For the records shown below, return an exact copy that excludes the pictures.

--- The input ---

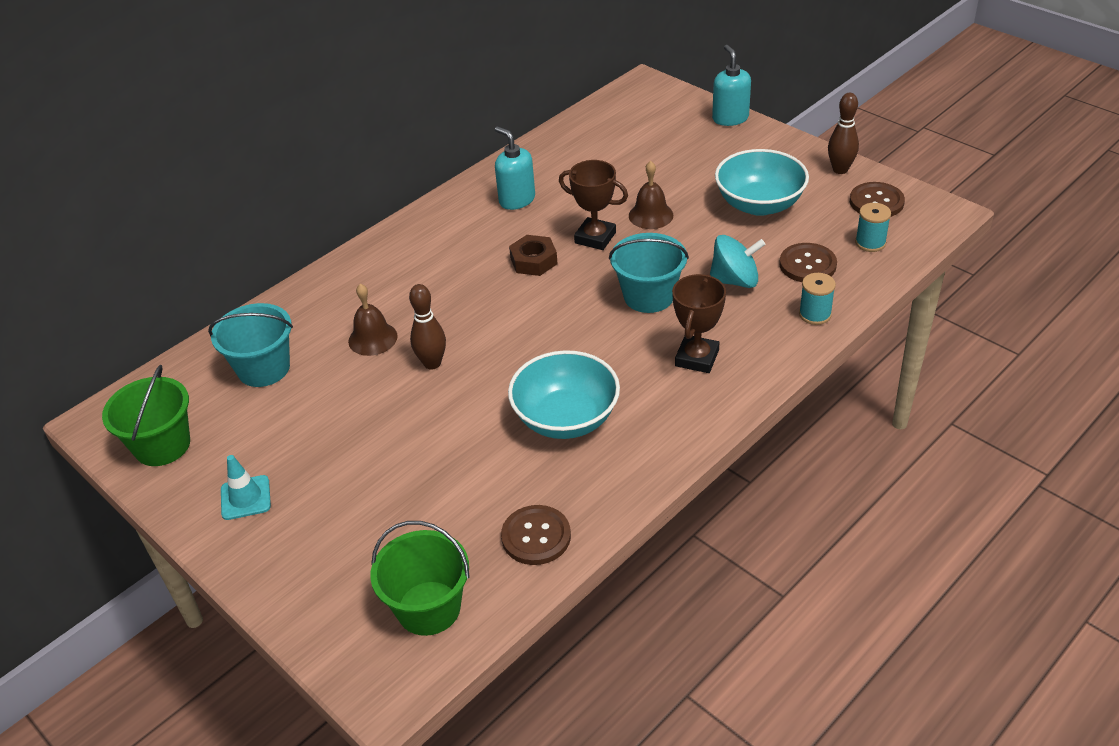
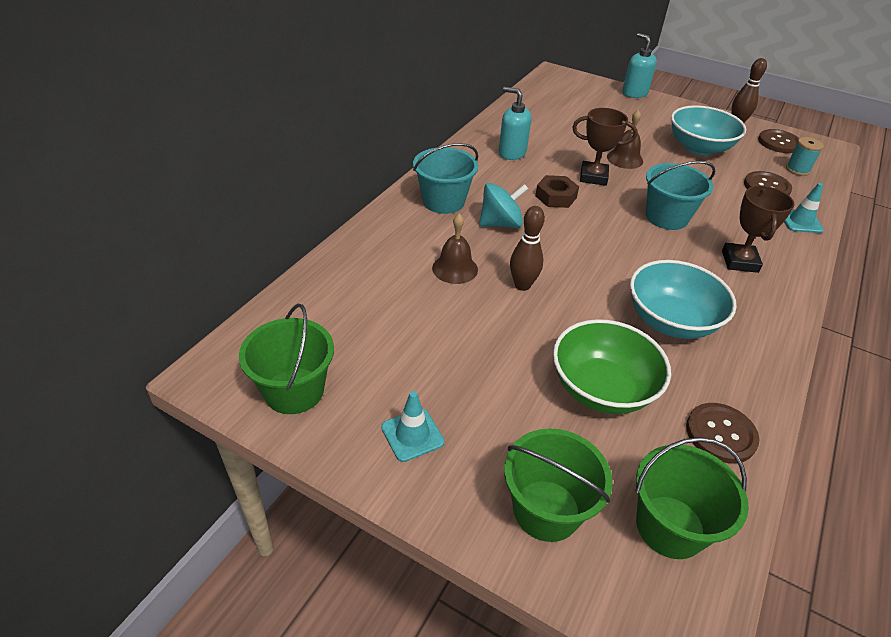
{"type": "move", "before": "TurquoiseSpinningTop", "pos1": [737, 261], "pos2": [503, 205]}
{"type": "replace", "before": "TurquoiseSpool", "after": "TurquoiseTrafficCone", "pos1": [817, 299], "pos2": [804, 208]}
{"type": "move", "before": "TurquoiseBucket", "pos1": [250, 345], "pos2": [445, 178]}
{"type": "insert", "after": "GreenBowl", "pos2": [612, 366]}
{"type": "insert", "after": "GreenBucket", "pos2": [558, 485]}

---

> [Answer section]
{"type": "move", "before": "TurquoiseSpinningTop", "pos1": [737, 261], "pos2": [503, 205]}
{"type": "replace", "before": "TurquoiseSpool", "after": "TurquoiseTrafficCone", "pos1": [817, 299], "pos2": [804, 208]}
{"type": "move", "before": "TurquoiseBucket", "pos1": [250, 345], "pos2": [445, 178]}
{"type": "insert", "after": "GreenBowl", "pos2": [612, 366]}
{"type": "insert", "after": "GreenBucket", "pos2": [558, 485]}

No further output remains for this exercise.